• **TASK PROMPT**:
Only one span of the listing below should come back. It runs from the line with "BAT3: 9V (plus" through the line with "R6: 16 (N3, N17) -> 16 (N3, N13)", and each of its lines must be reproduced exactly.
(Beginning of EXCERPTED RECORDS)
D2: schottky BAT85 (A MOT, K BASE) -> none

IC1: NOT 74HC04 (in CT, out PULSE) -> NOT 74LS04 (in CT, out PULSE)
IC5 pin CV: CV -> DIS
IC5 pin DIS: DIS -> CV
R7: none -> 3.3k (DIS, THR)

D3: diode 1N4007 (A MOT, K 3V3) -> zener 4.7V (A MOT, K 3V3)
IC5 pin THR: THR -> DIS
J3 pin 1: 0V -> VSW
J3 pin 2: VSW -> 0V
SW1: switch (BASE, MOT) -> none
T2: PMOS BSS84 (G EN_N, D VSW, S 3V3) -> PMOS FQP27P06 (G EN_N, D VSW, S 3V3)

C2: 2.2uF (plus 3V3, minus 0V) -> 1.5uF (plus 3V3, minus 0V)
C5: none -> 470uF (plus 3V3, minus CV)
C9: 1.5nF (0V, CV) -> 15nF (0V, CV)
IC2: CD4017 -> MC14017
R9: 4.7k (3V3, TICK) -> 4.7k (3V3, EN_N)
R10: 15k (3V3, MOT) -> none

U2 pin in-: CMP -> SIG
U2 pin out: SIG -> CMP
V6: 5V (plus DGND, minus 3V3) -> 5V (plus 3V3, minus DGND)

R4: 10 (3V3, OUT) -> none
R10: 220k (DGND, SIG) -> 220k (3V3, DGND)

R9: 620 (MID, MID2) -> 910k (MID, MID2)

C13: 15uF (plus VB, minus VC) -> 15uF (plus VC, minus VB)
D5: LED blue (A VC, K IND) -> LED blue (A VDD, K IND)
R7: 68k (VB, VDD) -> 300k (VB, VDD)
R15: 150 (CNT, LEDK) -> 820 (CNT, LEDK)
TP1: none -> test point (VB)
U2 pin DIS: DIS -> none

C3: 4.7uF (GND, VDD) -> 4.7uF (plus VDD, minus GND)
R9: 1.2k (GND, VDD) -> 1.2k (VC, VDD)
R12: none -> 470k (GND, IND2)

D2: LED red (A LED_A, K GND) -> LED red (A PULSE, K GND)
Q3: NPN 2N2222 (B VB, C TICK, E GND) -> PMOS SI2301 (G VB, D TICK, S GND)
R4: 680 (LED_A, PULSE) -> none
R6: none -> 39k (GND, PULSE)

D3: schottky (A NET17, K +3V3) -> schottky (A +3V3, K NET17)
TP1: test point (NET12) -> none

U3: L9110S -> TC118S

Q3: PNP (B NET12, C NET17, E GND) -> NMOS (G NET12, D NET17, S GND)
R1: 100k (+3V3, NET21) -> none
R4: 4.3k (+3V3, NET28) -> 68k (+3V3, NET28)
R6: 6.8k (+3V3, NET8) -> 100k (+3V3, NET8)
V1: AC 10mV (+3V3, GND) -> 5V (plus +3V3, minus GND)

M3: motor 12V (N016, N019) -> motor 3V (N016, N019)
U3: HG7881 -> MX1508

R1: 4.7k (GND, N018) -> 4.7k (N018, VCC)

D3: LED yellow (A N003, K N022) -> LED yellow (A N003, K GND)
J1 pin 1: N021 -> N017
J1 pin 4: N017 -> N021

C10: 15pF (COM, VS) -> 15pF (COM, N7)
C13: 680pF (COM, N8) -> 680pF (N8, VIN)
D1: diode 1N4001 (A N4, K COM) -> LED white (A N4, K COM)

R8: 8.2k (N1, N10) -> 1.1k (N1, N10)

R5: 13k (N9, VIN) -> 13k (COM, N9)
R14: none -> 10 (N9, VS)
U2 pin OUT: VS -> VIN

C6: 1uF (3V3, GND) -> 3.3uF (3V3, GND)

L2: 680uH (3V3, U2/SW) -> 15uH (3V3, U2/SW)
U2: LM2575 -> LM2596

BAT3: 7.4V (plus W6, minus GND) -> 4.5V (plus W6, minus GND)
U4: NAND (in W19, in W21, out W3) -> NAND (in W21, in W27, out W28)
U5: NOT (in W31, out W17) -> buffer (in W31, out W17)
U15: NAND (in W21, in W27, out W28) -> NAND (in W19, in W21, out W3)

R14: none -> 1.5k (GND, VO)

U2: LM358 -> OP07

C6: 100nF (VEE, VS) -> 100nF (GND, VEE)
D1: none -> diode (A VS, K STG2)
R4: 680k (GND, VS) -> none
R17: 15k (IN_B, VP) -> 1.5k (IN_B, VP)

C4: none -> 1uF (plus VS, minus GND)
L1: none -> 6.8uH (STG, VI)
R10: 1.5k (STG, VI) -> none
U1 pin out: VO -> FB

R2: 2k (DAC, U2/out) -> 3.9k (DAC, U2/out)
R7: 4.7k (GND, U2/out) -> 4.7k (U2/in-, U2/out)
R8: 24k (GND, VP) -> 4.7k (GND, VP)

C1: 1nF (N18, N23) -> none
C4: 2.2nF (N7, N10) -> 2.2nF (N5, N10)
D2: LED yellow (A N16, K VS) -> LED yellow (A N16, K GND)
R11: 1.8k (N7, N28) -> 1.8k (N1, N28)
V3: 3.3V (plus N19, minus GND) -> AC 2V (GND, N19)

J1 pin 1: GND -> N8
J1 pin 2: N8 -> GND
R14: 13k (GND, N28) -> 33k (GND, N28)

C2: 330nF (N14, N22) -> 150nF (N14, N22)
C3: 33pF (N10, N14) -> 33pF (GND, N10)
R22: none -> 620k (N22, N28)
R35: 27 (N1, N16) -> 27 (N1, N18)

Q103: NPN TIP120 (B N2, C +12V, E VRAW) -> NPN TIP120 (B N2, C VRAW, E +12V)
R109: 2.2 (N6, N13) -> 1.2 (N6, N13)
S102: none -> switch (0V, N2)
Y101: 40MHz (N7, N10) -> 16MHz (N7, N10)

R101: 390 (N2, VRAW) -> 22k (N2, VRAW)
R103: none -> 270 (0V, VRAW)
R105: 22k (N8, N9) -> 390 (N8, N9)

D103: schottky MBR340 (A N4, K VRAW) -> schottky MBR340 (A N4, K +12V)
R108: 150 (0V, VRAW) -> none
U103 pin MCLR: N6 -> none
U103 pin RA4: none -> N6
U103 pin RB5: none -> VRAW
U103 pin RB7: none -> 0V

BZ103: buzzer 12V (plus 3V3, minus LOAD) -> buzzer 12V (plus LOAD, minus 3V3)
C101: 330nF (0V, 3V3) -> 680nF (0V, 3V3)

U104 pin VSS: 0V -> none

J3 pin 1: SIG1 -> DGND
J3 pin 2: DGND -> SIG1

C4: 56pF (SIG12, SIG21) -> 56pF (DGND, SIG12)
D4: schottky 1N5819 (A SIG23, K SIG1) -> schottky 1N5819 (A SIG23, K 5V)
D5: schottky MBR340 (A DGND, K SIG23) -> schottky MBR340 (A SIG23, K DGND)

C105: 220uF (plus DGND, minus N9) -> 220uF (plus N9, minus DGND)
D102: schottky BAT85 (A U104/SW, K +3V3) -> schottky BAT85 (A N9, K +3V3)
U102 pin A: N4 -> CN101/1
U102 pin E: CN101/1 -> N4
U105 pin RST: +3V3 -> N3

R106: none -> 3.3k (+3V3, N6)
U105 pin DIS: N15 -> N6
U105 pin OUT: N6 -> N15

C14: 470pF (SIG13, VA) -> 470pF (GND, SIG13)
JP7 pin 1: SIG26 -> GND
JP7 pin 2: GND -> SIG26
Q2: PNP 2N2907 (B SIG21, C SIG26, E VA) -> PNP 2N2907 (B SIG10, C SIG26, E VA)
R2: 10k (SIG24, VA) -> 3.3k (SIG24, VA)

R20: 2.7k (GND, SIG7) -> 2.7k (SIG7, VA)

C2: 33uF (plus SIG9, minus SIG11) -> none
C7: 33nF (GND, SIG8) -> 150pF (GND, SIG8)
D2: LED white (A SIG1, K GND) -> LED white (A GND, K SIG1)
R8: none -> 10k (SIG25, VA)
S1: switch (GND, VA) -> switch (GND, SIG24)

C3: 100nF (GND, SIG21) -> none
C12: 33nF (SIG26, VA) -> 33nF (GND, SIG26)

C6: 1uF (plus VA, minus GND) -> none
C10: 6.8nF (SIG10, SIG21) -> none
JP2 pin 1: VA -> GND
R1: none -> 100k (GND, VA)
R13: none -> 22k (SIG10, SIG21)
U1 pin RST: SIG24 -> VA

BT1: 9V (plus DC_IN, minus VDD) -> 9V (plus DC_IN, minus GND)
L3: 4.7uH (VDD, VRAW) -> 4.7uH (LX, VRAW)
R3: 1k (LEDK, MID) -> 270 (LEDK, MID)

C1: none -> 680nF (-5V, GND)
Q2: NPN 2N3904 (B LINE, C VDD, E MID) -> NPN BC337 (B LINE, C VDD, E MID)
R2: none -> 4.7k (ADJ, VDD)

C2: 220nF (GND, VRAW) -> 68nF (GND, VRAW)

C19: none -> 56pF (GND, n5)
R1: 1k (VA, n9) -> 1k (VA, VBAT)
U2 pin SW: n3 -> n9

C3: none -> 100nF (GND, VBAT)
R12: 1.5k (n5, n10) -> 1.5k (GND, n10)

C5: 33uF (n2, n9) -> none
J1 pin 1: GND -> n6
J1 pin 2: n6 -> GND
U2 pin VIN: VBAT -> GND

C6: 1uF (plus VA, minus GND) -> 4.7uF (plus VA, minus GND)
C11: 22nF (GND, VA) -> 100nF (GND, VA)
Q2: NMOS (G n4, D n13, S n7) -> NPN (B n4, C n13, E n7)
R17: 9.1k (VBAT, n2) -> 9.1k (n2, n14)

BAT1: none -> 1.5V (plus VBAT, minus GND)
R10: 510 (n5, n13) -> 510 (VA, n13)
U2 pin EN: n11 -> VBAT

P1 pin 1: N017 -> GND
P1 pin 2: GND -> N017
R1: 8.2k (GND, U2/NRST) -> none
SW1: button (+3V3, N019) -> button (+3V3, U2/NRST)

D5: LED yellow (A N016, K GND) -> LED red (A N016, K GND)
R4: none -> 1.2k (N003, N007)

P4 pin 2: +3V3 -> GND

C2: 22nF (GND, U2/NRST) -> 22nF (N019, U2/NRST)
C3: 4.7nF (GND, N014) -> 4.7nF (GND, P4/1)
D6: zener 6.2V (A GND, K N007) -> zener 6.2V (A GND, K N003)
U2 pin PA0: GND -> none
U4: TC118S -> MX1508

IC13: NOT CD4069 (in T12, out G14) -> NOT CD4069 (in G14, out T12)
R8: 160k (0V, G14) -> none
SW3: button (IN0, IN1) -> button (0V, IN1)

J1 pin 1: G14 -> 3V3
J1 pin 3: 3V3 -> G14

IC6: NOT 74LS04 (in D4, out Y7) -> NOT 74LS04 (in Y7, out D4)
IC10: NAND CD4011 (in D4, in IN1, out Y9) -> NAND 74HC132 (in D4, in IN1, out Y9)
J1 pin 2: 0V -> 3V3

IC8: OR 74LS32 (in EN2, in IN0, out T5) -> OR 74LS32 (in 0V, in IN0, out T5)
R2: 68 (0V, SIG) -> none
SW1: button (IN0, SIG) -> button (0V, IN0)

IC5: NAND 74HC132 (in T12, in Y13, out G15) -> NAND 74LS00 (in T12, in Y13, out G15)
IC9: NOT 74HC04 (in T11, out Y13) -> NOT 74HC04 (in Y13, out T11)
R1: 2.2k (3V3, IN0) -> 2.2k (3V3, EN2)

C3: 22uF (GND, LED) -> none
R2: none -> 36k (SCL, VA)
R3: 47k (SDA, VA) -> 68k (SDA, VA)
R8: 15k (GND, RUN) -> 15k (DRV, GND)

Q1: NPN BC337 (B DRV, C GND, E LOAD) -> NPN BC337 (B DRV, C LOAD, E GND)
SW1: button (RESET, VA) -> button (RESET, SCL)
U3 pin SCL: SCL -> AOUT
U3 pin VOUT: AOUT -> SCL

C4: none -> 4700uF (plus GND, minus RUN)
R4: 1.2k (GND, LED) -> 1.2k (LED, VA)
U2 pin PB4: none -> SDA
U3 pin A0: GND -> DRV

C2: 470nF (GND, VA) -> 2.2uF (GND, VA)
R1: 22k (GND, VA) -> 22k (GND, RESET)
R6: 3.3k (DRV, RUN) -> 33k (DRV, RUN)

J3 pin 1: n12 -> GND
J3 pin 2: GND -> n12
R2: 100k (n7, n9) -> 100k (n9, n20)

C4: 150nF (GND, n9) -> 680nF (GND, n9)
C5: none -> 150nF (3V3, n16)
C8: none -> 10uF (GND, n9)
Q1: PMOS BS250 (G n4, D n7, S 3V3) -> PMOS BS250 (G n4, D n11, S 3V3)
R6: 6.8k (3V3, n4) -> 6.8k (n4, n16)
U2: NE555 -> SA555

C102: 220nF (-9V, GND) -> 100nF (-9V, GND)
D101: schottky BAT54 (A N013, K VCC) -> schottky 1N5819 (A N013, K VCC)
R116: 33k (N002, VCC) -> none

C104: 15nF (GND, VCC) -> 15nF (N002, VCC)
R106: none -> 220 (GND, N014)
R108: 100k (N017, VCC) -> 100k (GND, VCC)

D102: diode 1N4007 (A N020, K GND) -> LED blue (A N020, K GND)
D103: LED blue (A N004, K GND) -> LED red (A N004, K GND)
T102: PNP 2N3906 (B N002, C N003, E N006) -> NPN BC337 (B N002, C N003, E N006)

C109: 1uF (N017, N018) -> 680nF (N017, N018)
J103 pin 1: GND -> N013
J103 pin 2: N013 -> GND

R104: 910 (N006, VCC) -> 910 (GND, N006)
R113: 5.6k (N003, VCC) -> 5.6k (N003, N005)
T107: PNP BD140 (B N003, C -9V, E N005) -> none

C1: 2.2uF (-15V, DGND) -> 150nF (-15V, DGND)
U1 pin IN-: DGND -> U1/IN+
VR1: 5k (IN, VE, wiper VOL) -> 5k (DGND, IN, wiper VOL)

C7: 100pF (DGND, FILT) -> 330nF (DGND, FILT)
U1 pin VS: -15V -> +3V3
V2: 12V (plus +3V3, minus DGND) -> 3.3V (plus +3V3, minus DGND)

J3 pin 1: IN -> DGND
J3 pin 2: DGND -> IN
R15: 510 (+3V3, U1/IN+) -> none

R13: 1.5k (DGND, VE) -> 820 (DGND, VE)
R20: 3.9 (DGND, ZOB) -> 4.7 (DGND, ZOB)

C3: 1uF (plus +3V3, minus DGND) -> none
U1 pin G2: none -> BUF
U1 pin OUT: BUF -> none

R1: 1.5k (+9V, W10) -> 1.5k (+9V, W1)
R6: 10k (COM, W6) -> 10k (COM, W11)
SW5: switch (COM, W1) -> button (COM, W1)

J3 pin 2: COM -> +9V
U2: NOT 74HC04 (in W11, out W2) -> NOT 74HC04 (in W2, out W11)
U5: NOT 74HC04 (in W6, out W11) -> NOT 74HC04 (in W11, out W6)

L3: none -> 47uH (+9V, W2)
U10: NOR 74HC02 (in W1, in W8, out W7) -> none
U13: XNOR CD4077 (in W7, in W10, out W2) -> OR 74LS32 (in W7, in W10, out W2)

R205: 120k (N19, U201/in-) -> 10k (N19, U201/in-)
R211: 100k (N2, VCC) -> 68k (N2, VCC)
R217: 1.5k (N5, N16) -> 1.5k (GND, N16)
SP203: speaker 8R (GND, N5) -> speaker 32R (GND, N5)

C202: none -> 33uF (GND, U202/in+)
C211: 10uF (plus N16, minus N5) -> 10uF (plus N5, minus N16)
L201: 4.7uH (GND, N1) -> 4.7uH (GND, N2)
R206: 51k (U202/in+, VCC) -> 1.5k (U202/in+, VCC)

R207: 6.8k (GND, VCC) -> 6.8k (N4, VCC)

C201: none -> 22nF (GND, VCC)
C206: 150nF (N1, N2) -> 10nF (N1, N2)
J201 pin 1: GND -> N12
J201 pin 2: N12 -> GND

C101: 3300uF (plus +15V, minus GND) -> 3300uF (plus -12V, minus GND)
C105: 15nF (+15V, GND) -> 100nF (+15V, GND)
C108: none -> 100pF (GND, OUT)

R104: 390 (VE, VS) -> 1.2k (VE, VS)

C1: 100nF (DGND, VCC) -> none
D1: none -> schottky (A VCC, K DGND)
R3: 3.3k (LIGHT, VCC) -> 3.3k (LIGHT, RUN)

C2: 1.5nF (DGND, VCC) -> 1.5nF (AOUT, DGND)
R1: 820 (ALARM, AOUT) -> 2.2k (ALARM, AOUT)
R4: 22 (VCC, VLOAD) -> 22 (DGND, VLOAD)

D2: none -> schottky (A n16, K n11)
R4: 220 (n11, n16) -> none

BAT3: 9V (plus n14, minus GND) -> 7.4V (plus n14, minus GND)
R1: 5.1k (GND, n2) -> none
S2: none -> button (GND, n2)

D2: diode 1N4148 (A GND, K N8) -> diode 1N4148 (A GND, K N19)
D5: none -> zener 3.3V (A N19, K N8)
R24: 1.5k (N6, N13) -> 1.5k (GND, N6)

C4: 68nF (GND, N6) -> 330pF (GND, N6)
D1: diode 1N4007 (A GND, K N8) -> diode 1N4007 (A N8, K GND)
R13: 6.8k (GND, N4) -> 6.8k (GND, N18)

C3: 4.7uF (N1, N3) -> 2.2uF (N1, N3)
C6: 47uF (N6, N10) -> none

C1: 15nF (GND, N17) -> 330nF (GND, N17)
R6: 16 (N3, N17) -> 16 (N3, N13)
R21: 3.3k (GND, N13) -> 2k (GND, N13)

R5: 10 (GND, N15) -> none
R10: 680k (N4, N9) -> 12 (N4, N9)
(End of EXCERPTED RECORDS)
• **ANSWER SPACE**:
BAT3: 9V (plus n14, minus GND) -> 7.4V (plus n14, minus GND)
R1: 5.1k (GND, n2) -> none
S2: none -> button (GND, n2)

D2: diode 1N4148 (A GND, K N8) -> diode 1N4148 (A GND, K N19)
D5: none -> zener 3.3V (A N19, K N8)
R24: 1.5k (N6, N13) -> 1.5k (GND, N6)

C4: 68nF (GND, N6) -> 330pF (GND, N6)
D1: diode 1N4007 (A GND, K N8) -> diode 1N4007 (A N8, K GND)
R13: 6.8k (GND, N4) -> 6.8k (GND, N18)

C3: 4.7uF (N1, N3) -> 2.2uF (N1, N3)
C6: 47uF (N6, N10) -> none

C1: 15nF (GND, N17) -> 330nF (GND, N17)
R6: 16 (N3, N17) -> 16 (N3, N13)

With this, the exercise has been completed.